Exercise:
Without changing a thing, reproduce the entire listing and leave out its pictures.

### Supplied information ###

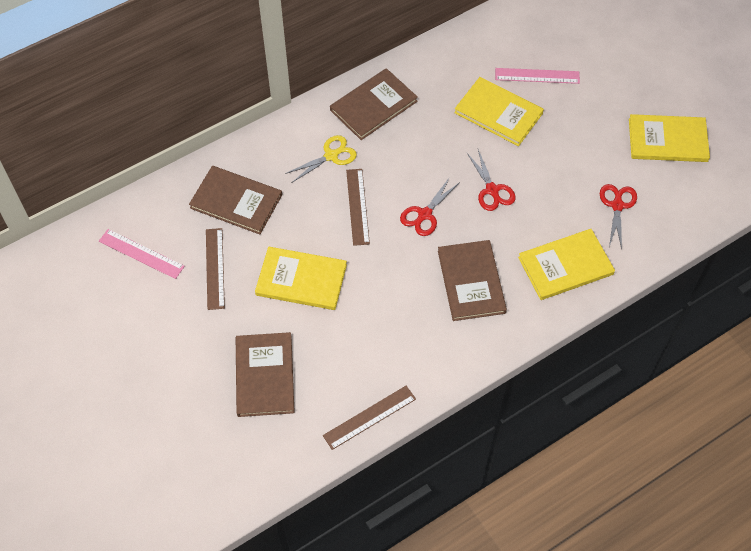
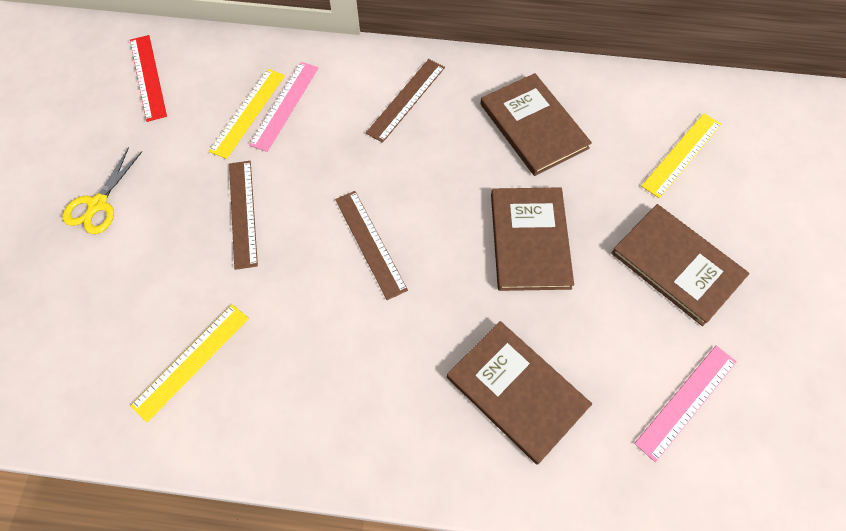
red ruler: 0 -> 1
red scissors: 3 -> 0
yellow book: 4 -> 0
yellow ruler: 0 -> 3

###

Answer box:
red ruler: 0 -> 1
red scissors: 3 -> 0
yellow book: 4 -> 0
yellow ruler: 0 -> 3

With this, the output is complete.